What to produce — Apart from the pictures, output all of the records exactly.

(Dataset excerpts)
*** Begin section ***

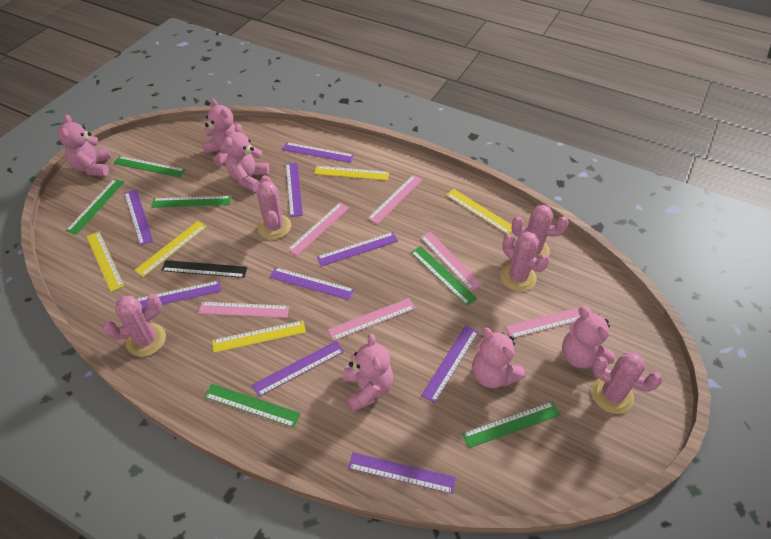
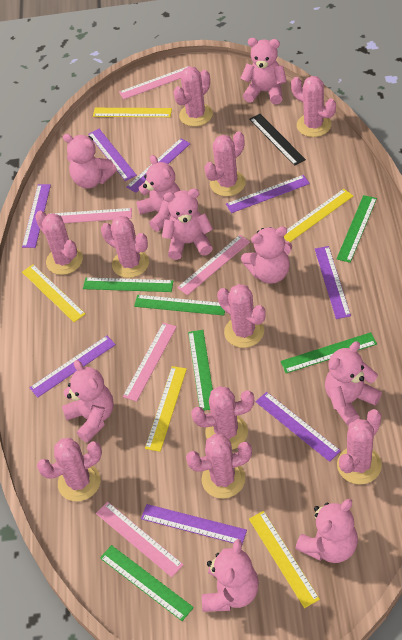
pink cactus: 5 -> 10
pink ruler: 6 -> 5
pink teddy bear: 6 -> 9
purple ruler: 9 -> 8

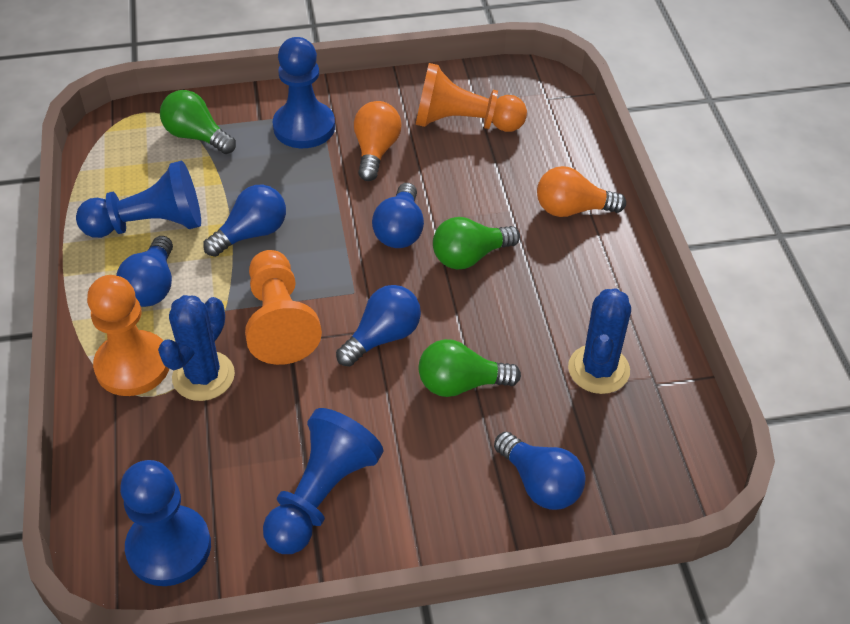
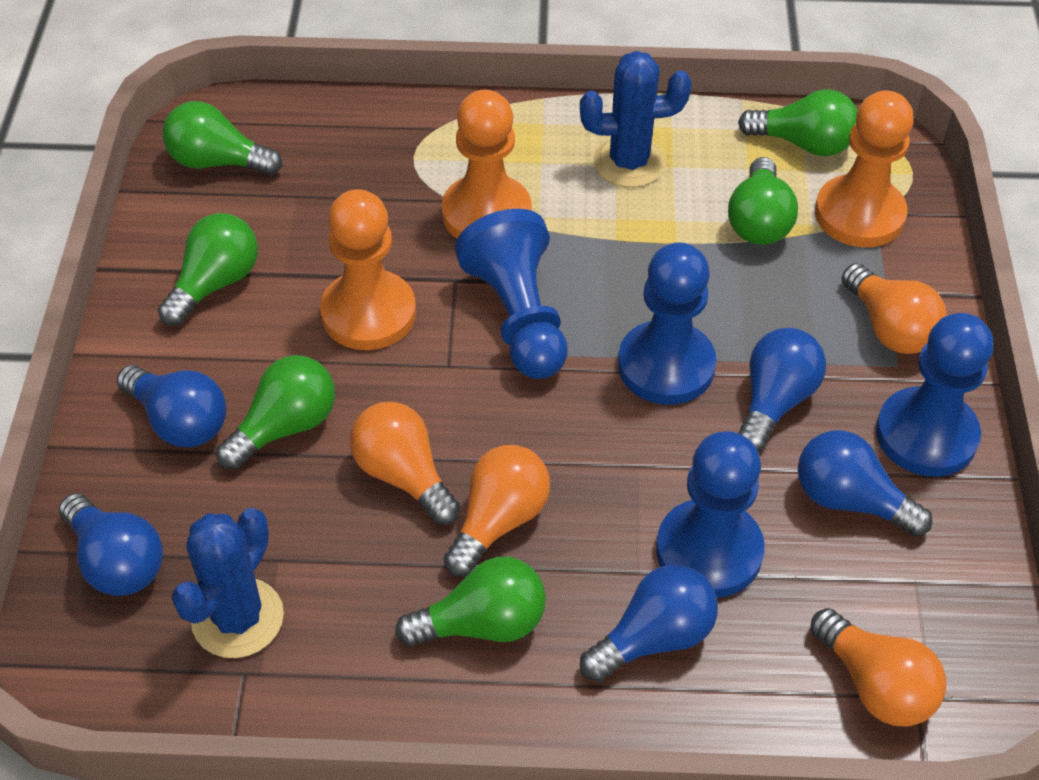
green light bulb: 3 -> 6
orange light bulb: 2 -> 4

*** End section ***

Answer below —
pink cactus: 5 -> 10
pink ruler: 6 -> 5
pink teddy bear: 6 -> 9
purple ruler: 9 -> 8

green light bulb: 3 -> 6
orange light bulb: 2 -> 4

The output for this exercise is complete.